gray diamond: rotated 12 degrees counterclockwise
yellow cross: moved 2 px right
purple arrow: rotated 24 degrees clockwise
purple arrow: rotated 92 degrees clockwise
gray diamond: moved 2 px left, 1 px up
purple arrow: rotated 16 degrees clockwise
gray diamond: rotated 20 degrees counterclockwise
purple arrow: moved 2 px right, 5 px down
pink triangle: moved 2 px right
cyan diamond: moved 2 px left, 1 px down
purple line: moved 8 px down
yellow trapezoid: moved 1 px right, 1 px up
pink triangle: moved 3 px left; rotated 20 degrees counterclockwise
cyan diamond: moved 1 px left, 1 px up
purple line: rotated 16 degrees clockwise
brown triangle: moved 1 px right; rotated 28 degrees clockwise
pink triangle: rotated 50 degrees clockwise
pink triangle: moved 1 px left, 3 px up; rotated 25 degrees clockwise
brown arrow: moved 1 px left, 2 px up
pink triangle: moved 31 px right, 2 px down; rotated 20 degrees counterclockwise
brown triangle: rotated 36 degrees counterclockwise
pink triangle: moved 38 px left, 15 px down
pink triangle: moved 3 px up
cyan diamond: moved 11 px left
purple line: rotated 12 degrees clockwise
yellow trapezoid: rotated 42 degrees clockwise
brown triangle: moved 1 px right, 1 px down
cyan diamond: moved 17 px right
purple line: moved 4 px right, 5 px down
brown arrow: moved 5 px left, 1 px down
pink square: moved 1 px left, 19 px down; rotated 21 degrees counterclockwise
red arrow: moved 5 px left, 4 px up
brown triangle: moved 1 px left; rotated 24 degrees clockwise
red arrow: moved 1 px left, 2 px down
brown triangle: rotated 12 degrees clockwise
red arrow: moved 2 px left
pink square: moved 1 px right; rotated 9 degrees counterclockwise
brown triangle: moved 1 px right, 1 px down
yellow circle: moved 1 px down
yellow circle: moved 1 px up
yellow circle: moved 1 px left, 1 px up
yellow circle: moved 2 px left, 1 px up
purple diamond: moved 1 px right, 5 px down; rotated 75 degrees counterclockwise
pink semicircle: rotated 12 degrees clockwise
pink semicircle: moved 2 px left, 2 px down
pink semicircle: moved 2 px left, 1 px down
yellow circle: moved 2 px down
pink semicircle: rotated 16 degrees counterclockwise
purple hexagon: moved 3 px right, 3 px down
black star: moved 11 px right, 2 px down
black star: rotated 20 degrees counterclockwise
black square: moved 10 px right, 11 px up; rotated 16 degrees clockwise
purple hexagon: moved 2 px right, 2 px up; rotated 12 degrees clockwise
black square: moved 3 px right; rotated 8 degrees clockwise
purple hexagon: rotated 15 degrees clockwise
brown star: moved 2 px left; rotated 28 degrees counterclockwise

•••••

● **STATED GOAL**
Report each line of the material above that contains the word "arrow", copying every such line in full.

● **WRITTEN SOLUTION**
purple arrow: rotated 24 degrees clockwise
purple arrow: rotated 92 degrees clockwise
purple arrow: rotated 16 degrees clockwise
purple arrow: moved 2 px right, 5 px down
brown arrow: moved 1 px left, 2 px up
brown arrow: moved 5 px left, 1 px down
red arrow: moved 5 px left, 4 px up
red arrow: moved 1 px left, 2 px down
red arrow: moved 2 px left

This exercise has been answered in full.